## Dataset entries
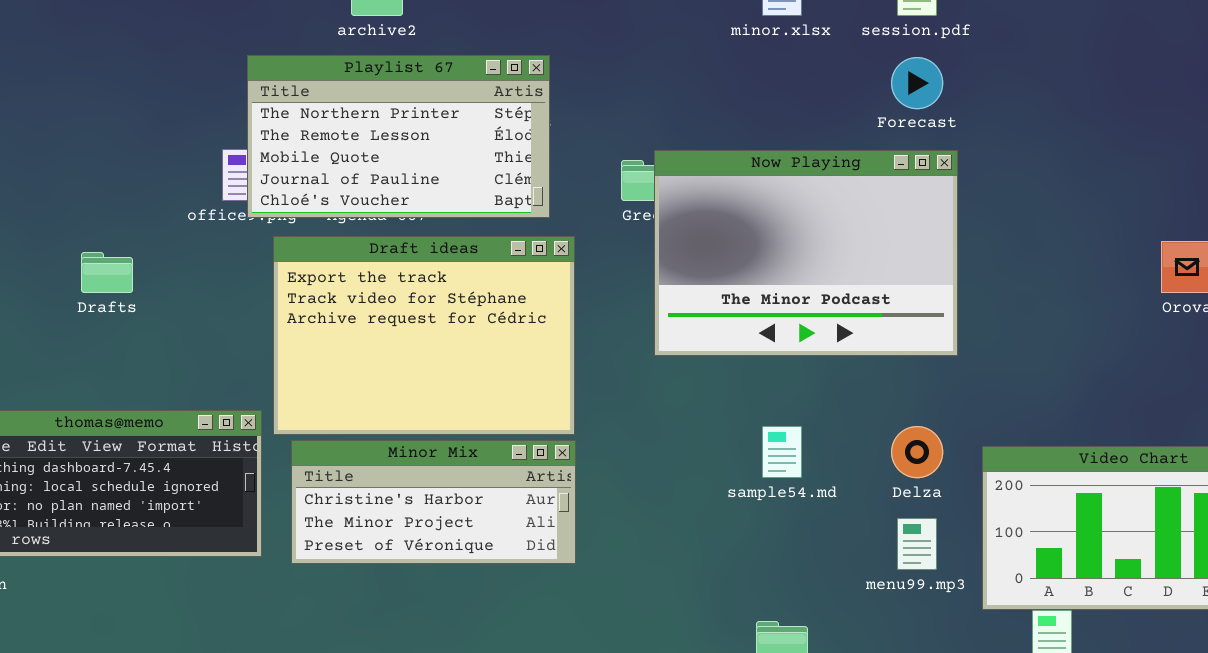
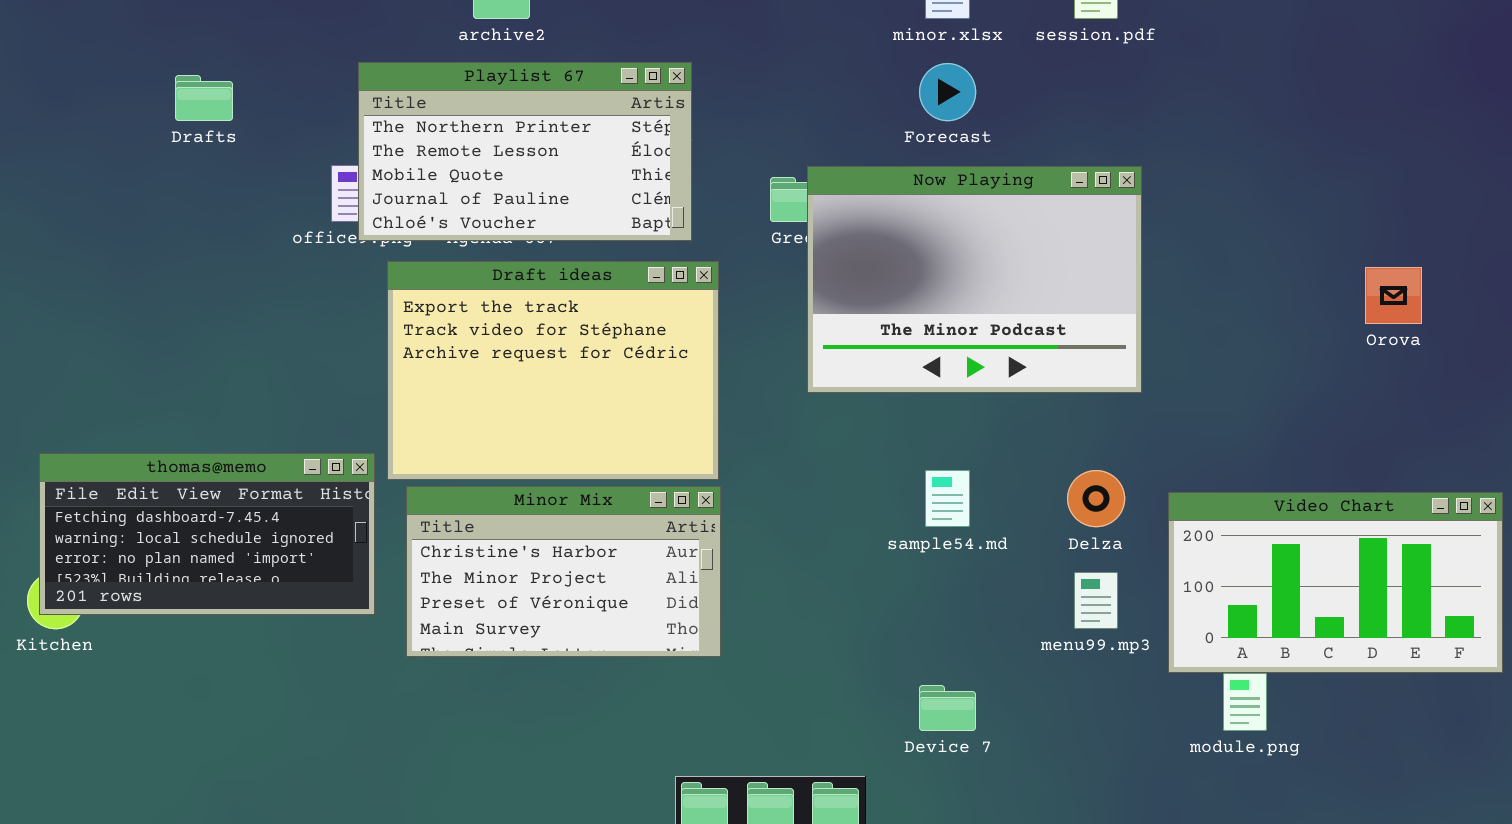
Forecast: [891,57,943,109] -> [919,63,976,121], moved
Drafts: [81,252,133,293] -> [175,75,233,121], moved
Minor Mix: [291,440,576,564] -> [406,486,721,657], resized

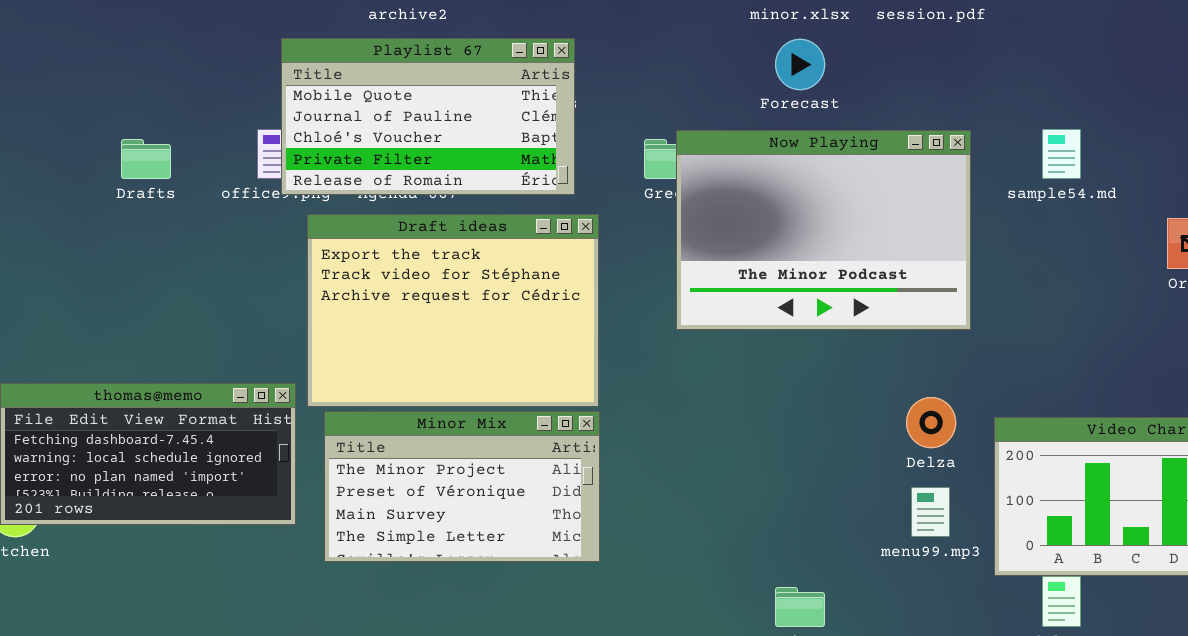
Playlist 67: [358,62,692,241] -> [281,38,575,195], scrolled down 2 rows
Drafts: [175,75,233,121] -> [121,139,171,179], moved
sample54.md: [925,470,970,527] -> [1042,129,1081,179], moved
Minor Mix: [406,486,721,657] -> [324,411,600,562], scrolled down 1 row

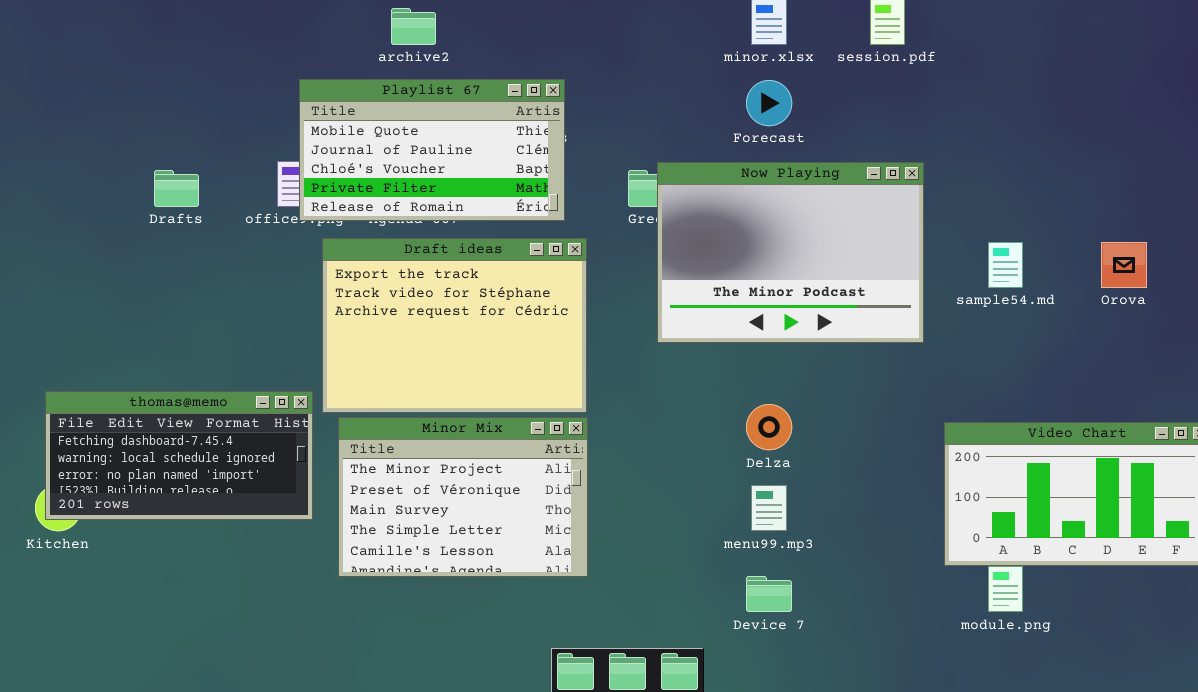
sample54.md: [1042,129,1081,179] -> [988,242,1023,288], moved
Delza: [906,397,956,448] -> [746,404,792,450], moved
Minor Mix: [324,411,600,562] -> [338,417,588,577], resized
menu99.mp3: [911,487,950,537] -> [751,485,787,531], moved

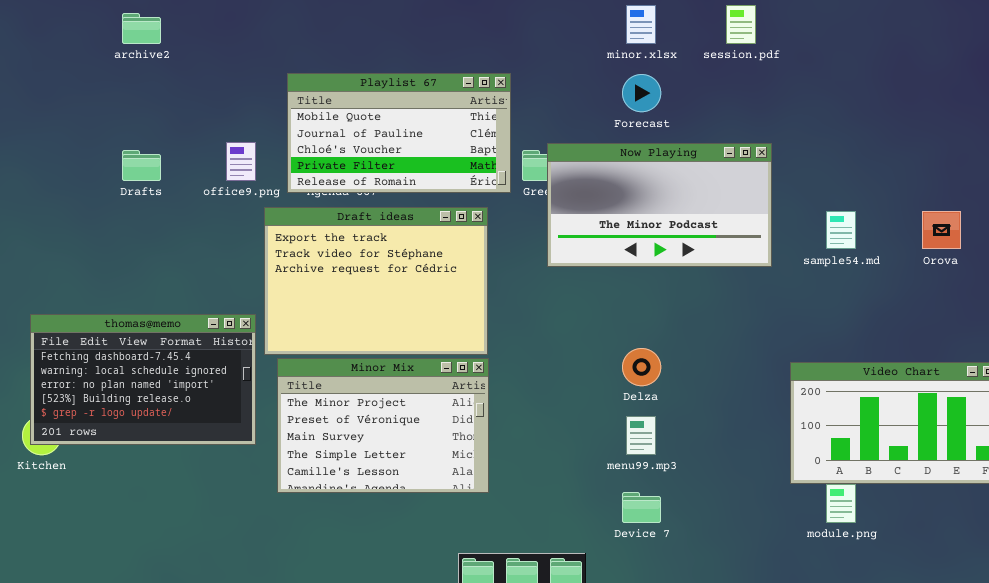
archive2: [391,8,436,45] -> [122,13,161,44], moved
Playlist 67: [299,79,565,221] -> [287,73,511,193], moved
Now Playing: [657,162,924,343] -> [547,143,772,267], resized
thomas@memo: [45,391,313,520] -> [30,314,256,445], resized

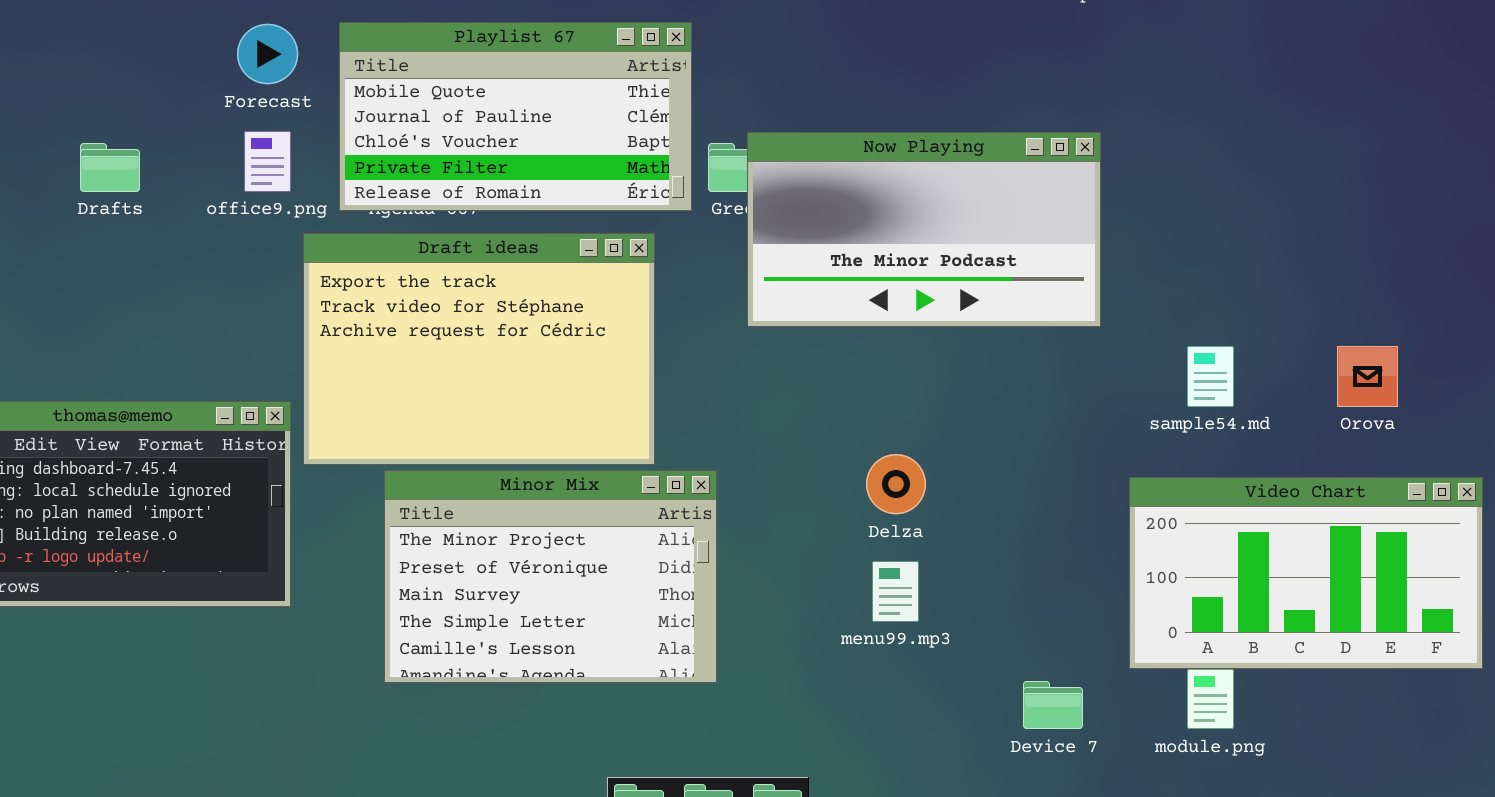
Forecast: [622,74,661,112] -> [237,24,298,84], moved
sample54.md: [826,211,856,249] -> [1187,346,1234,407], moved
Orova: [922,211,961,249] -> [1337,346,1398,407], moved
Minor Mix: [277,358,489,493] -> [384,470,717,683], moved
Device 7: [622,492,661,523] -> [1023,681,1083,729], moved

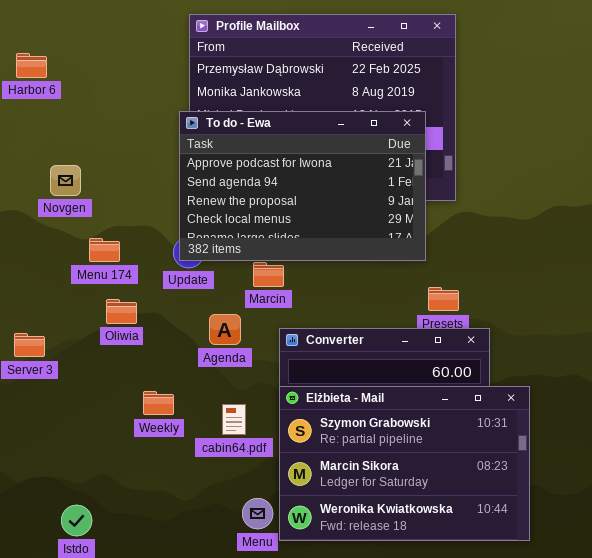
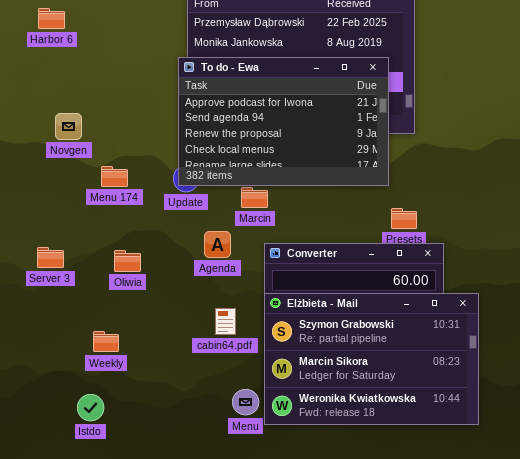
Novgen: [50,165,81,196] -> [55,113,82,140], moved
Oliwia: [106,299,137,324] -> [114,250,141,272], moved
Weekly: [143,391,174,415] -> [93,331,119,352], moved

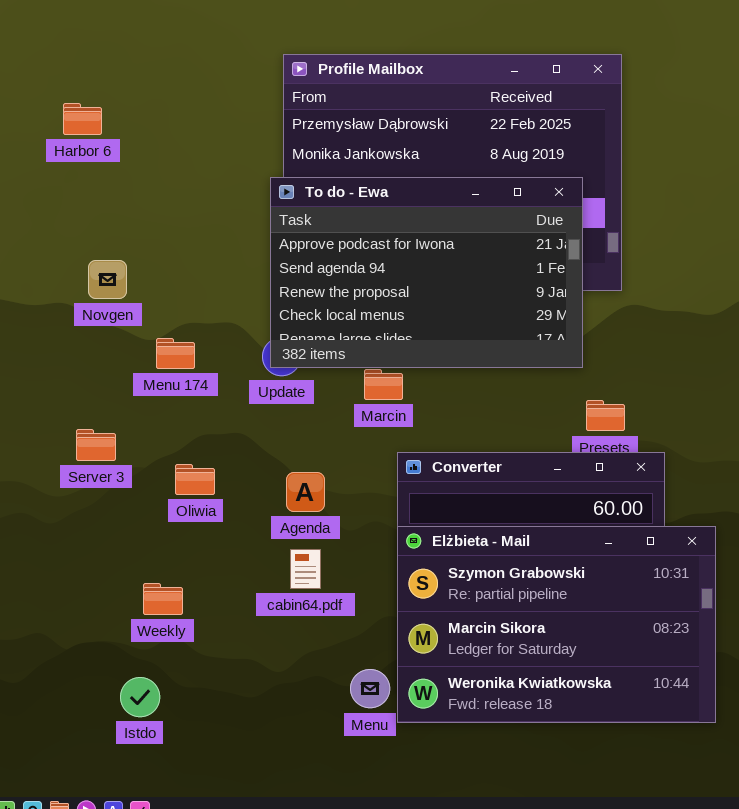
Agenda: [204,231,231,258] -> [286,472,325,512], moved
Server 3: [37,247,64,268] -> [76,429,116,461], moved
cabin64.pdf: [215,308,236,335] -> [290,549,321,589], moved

## Task objective
The answer must consist of the lines from the one with "Server 3: [37,247,64,268]" through the final line of the entries above, exactly as they are, and nothing else.

## Exercise output
Server 3: [37,247,64,268] -> [76,429,116,461], moved
cabin64.pdf: [215,308,236,335] -> [290,549,321,589], moved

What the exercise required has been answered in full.